The problem → Can you rewrite every line of the listing below with "counterclockwise" swapped for "anticlockwise" and nothing else altered, omitting the picture lines?

Dataset entries

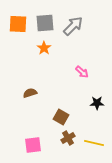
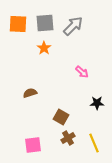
yellow line: rotated 54 degrees clockwise
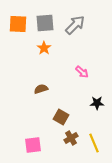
gray arrow: moved 2 px right, 1 px up
brown semicircle: moved 11 px right, 4 px up
brown cross: moved 3 px right
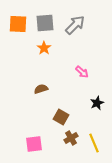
black star: rotated 24 degrees counterclockwise
pink square: moved 1 px right, 1 px up
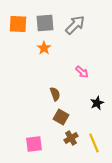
brown semicircle: moved 14 px right, 5 px down; rotated 88 degrees clockwise
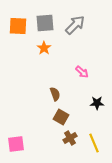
orange square: moved 2 px down
black star: rotated 24 degrees clockwise
brown cross: moved 1 px left
pink square: moved 18 px left
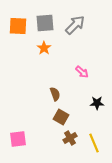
pink square: moved 2 px right, 5 px up
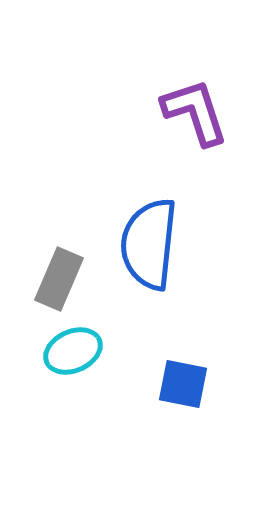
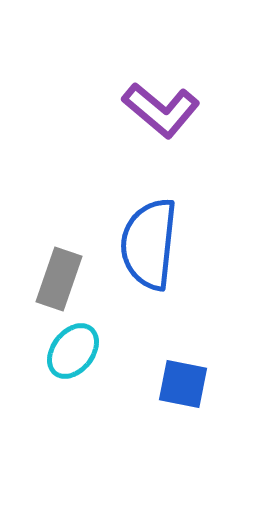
purple L-shape: moved 34 px left, 2 px up; rotated 148 degrees clockwise
gray rectangle: rotated 4 degrees counterclockwise
cyan ellipse: rotated 28 degrees counterclockwise
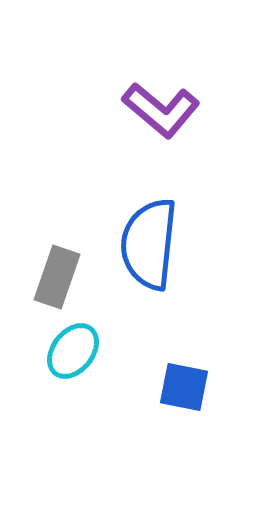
gray rectangle: moved 2 px left, 2 px up
blue square: moved 1 px right, 3 px down
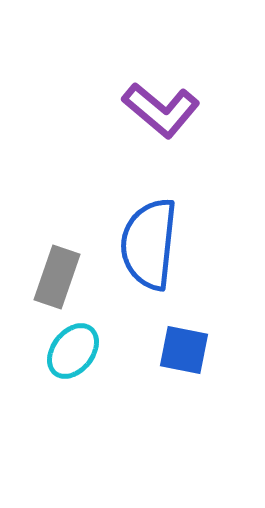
blue square: moved 37 px up
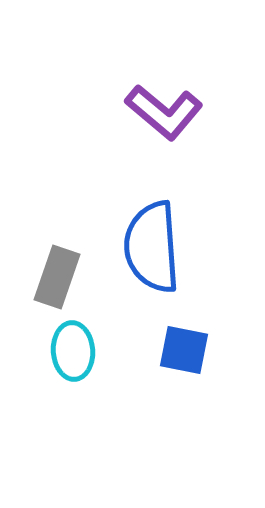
purple L-shape: moved 3 px right, 2 px down
blue semicircle: moved 3 px right, 3 px down; rotated 10 degrees counterclockwise
cyan ellipse: rotated 42 degrees counterclockwise
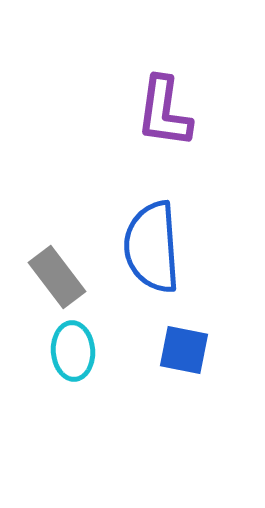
purple L-shape: rotated 58 degrees clockwise
gray rectangle: rotated 56 degrees counterclockwise
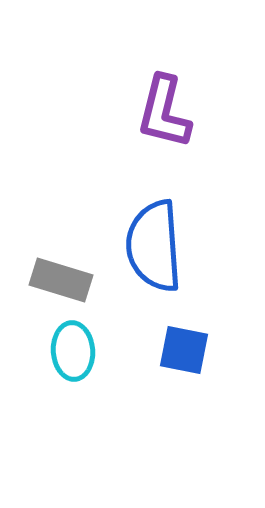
purple L-shape: rotated 6 degrees clockwise
blue semicircle: moved 2 px right, 1 px up
gray rectangle: moved 4 px right, 3 px down; rotated 36 degrees counterclockwise
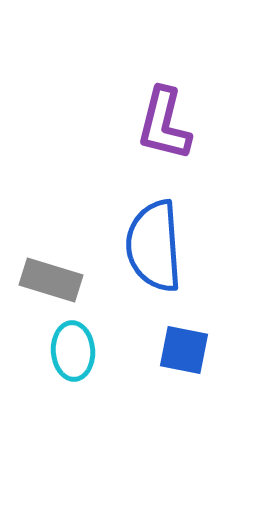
purple L-shape: moved 12 px down
gray rectangle: moved 10 px left
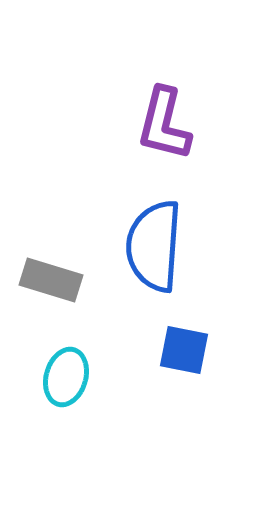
blue semicircle: rotated 8 degrees clockwise
cyan ellipse: moved 7 px left, 26 px down; rotated 20 degrees clockwise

Reply →
yellow line: rotated 54 degrees clockwise
gray arrow: moved 2 px right, 1 px up
brown semicircle: moved 11 px right, 4 px up
brown cross: moved 3 px right
black star: rotated 24 degrees anticlockwise
pink square: moved 1 px right, 1 px up
brown semicircle: moved 14 px right, 5 px down; rotated 88 degrees clockwise
orange square: moved 2 px down
black star: rotated 24 degrees clockwise
brown cross: moved 1 px left
pink square: moved 18 px left
pink square: moved 2 px right, 5 px up
purple L-shape: moved 34 px left, 2 px up; rotated 148 degrees clockwise
gray rectangle: rotated 4 degrees anticlockwise
cyan ellipse: rotated 28 degrees anticlockwise
gray rectangle: moved 2 px left, 2 px up
blue square: moved 1 px right, 3 px down
blue square: moved 37 px up
purple L-shape: moved 3 px right, 2 px down
blue semicircle: moved 3 px right, 3 px down; rotated 10 degrees anticlockwise
cyan ellipse: rotated 42 degrees anticlockwise
purple L-shape: rotated 58 degrees clockwise
gray rectangle: rotated 56 degrees anticlockwise
purple L-shape: rotated 6 degrees clockwise
blue semicircle: moved 2 px right, 1 px up
gray rectangle: moved 4 px right, 3 px down; rotated 36 degrees anticlockwise
purple L-shape: moved 12 px down
gray rectangle: moved 10 px left
blue semicircle: rotated 8 degrees clockwise
cyan ellipse: moved 7 px left, 26 px down; rotated 20 degrees clockwise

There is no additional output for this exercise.